**Supplied records**
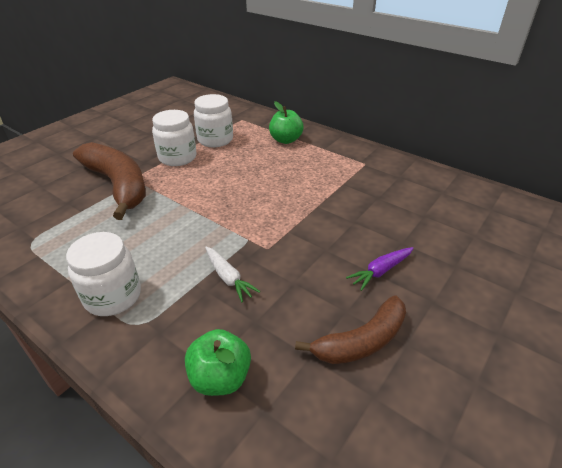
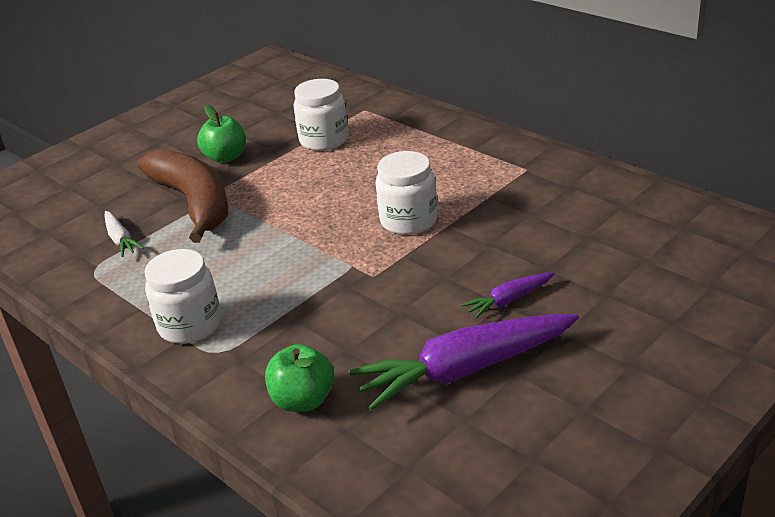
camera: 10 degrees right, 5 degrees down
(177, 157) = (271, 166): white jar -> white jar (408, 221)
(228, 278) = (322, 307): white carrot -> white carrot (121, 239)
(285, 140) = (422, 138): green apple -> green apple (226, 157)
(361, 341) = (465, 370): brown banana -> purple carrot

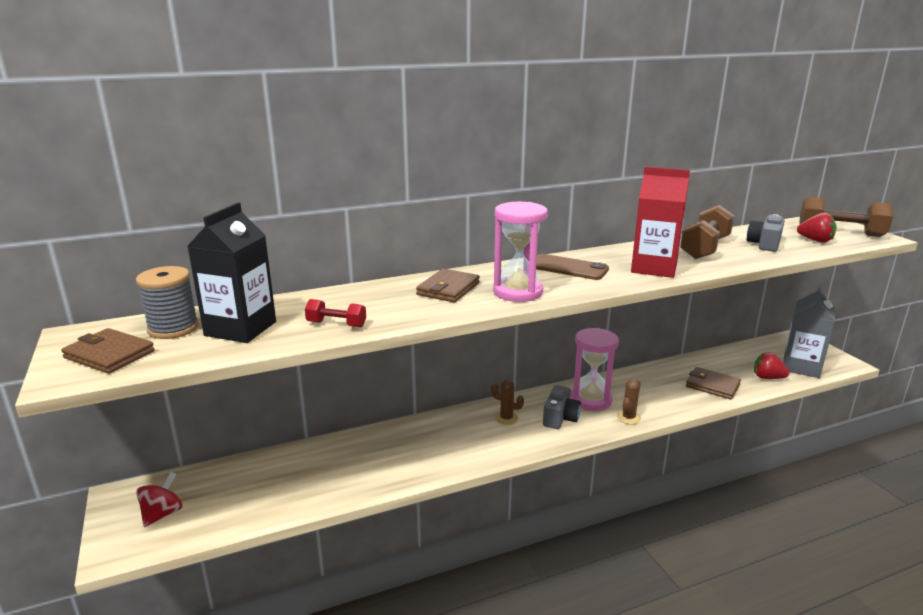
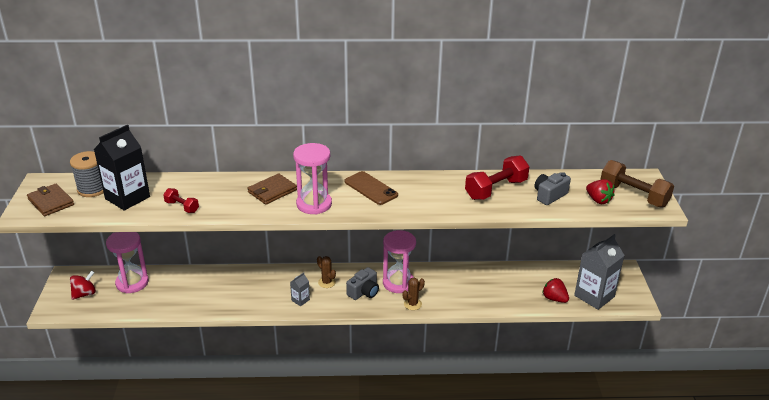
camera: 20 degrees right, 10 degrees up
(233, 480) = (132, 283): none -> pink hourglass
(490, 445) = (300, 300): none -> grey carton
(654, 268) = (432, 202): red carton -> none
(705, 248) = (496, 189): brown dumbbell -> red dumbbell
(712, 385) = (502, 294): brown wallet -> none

==

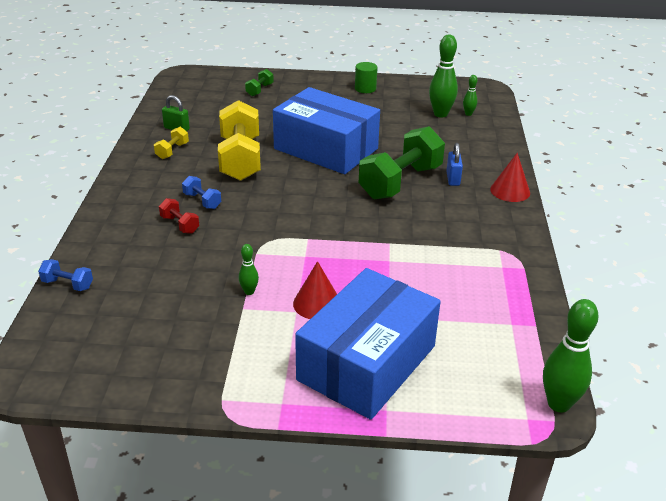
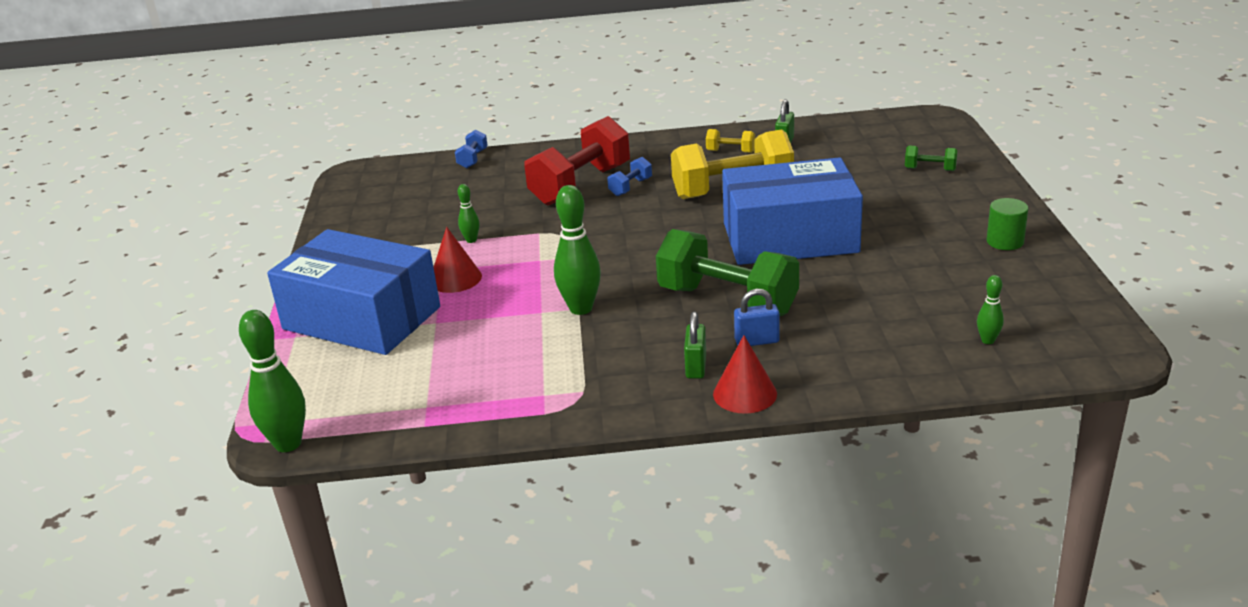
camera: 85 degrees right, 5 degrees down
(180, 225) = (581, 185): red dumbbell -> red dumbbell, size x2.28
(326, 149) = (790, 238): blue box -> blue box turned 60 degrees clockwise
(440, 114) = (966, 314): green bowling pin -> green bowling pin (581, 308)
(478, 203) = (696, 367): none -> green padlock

---

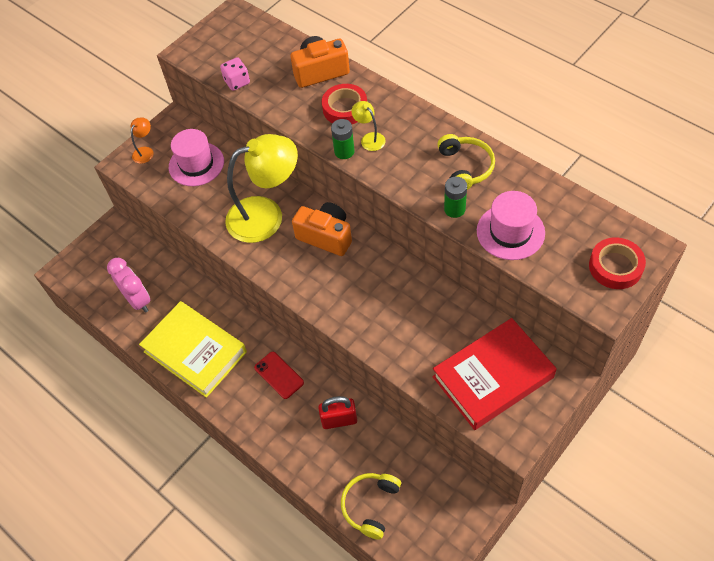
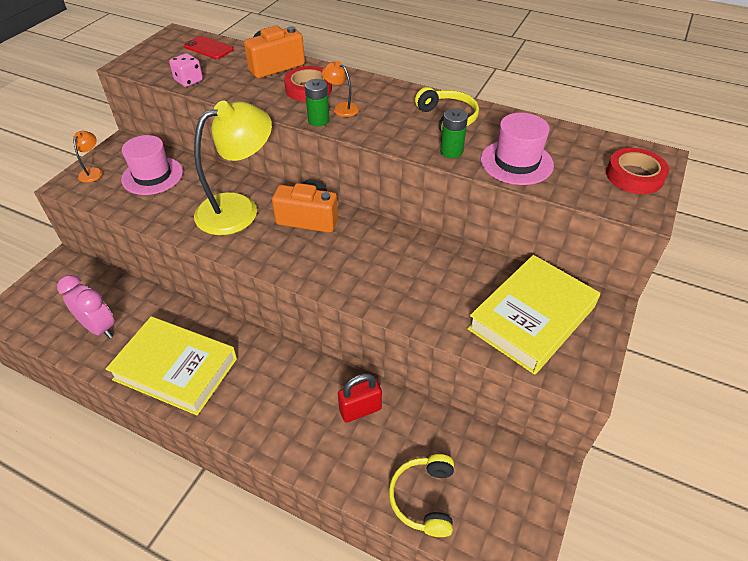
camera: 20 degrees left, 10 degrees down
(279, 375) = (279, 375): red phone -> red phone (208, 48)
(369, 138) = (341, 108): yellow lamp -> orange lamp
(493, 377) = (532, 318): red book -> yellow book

**Work task**
Would you copy out each line of the records above where the word "dumbbell" occurs?

**Response to this exercise**
(705, 248) = (496, 189): brown dumbbell -> red dumbbell
(180, 225) = (581, 185): red dumbbell -> red dumbbell, size x2.28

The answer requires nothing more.